» **LISTED RECORDS**:
*** Begin section ***

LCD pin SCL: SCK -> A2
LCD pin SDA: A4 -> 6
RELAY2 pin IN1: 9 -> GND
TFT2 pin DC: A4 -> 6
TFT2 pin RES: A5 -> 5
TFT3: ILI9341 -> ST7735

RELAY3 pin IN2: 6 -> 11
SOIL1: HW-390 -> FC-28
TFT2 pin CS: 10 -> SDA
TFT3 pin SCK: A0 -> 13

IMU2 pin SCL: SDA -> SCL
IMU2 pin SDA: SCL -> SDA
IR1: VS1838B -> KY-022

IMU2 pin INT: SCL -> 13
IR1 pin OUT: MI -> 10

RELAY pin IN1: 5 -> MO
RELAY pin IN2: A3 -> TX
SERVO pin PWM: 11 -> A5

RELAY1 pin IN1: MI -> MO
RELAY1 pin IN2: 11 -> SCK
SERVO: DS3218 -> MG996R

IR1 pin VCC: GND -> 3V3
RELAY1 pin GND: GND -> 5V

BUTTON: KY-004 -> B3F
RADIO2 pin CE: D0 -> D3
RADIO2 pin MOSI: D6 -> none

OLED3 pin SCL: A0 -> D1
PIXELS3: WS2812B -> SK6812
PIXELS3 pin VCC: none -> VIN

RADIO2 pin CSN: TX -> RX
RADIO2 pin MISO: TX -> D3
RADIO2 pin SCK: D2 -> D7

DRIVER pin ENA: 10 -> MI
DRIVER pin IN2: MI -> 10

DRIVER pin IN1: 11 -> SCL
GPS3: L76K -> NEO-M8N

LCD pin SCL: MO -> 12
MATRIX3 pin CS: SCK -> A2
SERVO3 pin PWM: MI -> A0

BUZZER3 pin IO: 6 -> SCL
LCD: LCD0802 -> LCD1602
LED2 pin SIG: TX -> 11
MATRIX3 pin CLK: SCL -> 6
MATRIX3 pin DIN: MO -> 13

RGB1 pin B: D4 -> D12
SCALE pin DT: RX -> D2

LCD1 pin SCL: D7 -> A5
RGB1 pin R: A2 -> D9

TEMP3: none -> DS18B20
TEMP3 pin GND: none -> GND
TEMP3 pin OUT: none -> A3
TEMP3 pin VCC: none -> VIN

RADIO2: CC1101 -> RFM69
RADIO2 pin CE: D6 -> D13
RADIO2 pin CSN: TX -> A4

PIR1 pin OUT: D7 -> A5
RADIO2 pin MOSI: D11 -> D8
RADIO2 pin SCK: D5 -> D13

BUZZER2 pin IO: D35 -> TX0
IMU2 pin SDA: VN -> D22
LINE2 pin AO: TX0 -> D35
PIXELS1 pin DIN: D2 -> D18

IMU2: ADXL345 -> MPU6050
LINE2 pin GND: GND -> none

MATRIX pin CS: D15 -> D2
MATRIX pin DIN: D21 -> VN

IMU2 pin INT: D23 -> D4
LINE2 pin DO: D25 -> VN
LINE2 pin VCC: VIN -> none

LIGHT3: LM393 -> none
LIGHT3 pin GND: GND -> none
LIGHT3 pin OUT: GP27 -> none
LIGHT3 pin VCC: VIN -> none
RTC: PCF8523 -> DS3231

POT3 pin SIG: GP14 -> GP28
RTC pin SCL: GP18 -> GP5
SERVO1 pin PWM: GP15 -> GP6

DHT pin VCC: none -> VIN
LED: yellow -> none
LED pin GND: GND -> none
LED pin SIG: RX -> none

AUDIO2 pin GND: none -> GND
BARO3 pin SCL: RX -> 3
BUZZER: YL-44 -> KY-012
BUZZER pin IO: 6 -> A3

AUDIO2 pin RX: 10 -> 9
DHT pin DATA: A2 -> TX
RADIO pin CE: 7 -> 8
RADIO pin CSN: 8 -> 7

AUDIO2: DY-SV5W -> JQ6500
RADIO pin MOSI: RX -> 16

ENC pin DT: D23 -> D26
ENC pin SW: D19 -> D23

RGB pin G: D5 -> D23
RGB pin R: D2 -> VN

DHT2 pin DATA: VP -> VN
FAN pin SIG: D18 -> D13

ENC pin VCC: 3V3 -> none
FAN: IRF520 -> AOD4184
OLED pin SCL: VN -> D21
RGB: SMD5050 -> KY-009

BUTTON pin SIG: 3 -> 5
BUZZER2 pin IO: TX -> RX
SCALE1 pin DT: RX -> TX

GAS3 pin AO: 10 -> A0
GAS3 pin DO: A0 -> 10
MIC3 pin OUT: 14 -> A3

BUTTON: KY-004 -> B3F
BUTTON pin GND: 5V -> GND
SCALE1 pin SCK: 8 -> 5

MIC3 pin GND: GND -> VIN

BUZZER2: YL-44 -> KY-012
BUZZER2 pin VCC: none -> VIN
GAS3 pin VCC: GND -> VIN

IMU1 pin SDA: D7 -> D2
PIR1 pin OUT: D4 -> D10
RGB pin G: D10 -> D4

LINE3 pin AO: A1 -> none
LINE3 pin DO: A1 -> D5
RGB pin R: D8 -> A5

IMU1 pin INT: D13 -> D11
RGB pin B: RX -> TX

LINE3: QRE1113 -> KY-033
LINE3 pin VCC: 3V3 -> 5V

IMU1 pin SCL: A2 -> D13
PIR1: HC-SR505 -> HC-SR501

*** End section ***

Reproduce the material in full, keeping every line exactly as given.

» **RESULT BELOW**:
LCD pin SCL: SCK -> A2
LCD pin SDA: A4 -> 6
RELAY2 pin IN1: 9 -> GND
TFT2 pin DC: A4 -> 6
TFT2 pin RES: A5 -> 5
TFT3: ILI9341 -> ST7735

RELAY3 pin IN2: 6 -> 11
SOIL1: HW-390 -> FC-28
TFT2 pin CS: 10 -> SDA
TFT3 pin SCK: A0 -> 13

IMU2 pin SCL: SDA -> SCL
IMU2 pin SDA: SCL -> SDA
IR1: VS1838B -> KY-022

IMU2 pin INT: SCL -> 13
IR1 pin OUT: MI -> 10

RELAY pin IN1: 5 -> MO
RELAY pin IN2: A3 -> TX
SERVO pin PWM: 11 -> A5

RELAY1 pin IN1: MI -> MO
RELAY1 pin IN2: 11 -> SCK
SERVO: DS3218 -> MG996R

IR1 pin VCC: GND -> 3V3
RELAY1 pin GND: GND -> 5V

BUTTON: KY-004 -> B3F
RADIO2 pin CE: D0 -> D3
RADIO2 pin MOSI: D6 -> none

OLED3 pin SCL: A0 -> D1
PIXELS3: WS2812B -> SK6812
PIXELS3 pin VCC: none -> VIN

RADIO2 pin CSN: TX -> RX
RADIO2 pin MISO: TX -> D3
RADIO2 pin SCK: D2 -> D7

DRIVER pin ENA: 10 -> MI
DRIVER pin IN2: MI -> 10

DRIVER pin IN1: 11 -> SCL
GPS3: L76K -> NEO-M8N

LCD pin SCL: MO -> 12
MATRIX3 pin CS: SCK -> A2
SERVO3 pin PWM: MI -> A0

BUZZER3 pin IO: 6 -> SCL
LCD: LCD0802 -> LCD1602
LED2 pin SIG: TX -> 11
MATRIX3 pin CLK: SCL -> 6
MATRIX3 pin DIN: MO -> 13

RGB1 pin B: D4 -> D12
SCALE pin DT: RX -> D2

LCD1 pin SCL: D7 -> A5
RGB1 pin R: A2 -> D9

TEMP3: none -> DS18B20
TEMP3 pin GND: none -> GND
TEMP3 pin OUT: none -> A3
TEMP3 pin VCC: none -> VIN

RADIO2: CC1101 -> RFM69
RADIO2 pin CE: D6 -> D13
RADIO2 pin CSN: TX -> A4

PIR1 pin OUT: D7 -> A5
RADIO2 pin MOSI: D11 -> D8
RADIO2 pin SCK: D5 -> D13

BUZZER2 pin IO: D35 -> TX0
IMU2 pin SDA: VN -> D22
LINE2 pin AO: TX0 -> D35
PIXELS1 pin DIN: D2 -> D18

IMU2: ADXL345 -> MPU6050
LINE2 pin GND: GND -> none

MATRIX pin CS: D15 -> D2
MATRIX pin DIN: D21 -> VN

IMU2 pin INT: D23 -> D4
LINE2 pin DO: D25 -> VN
LINE2 pin VCC: VIN -> none

LIGHT3: LM393 -> none
LIGHT3 pin GND: GND -> none
LIGHT3 pin OUT: GP27 -> none
LIGHT3 pin VCC: VIN -> none
RTC: PCF8523 -> DS3231

POT3 pin SIG: GP14 -> GP28
RTC pin SCL: GP18 -> GP5
SERVO1 pin PWM: GP15 -> GP6

DHT pin VCC: none -> VIN
LED: yellow -> none
LED pin GND: GND -> none
LED pin SIG: RX -> none

AUDIO2 pin GND: none -> GND
BARO3 pin SCL: RX -> 3
BUZZER: YL-44 -> KY-012
BUZZER pin IO: 6 -> A3

AUDIO2 pin RX: 10 -> 9
DHT pin DATA: A2 -> TX
RADIO pin CE: 7 -> 8
RADIO pin CSN: 8 -> 7

AUDIO2: DY-SV5W -> JQ6500
RADIO pin MOSI: RX -> 16

ENC pin DT: D23 -> D26
ENC pin SW: D19 -> D23

RGB pin G: D5 -> D23
RGB pin R: D2 -> VN

DHT2 pin DATA: VP -> VN
FAN pin SIG: D18 -> D13

ENC pin VCC: 3V3 -> none
FAN: IRF520 -> AOD4184
OLED pin SCL: VN -> D21
RGB: SMD5050 -> KY-009

BUTTON pin SIG: 3 -> 5
BUZZER2 pin IO: TX -> RX
SCALE1 pin DT: RX -> TX

GAS3 pin AO: 10 -> A0
GAS3 pin DO: A0 -> 10
MIC3 pin OUT: 14 -> A3

BUTTON: KY-004 -> B3F
BUTTON pin GND: 5V -> GND
SCALE1 pin SCK: 8 -> 5

MIC3 pin GND: GND -> VIN

BUZZER2: YL-44 -> KY-012
BUZZER2 pin VCC: none -> VIN
GAS3 pin VCC: GND -> VIN

IMU1 pin SDA: D7 -> D2
PIR1 pin OUT: D4 -> D10
RGB pin G: D10 -> D4

LINE3 pin AO: A1 -> none
LINE3 pin DO: A1 -> D5
RGB pin R: D8 -> A5

IMU1 pin INT: D13 -> D11
RGB pin B: RX -> TX

LINE3: QRE1113 -> KY-033
LINE3 pin VCC: 3V3 -> 5V

IMU1 pin SCL: A2 -> D13
PIR1: HC-SR505 -> HC-SR501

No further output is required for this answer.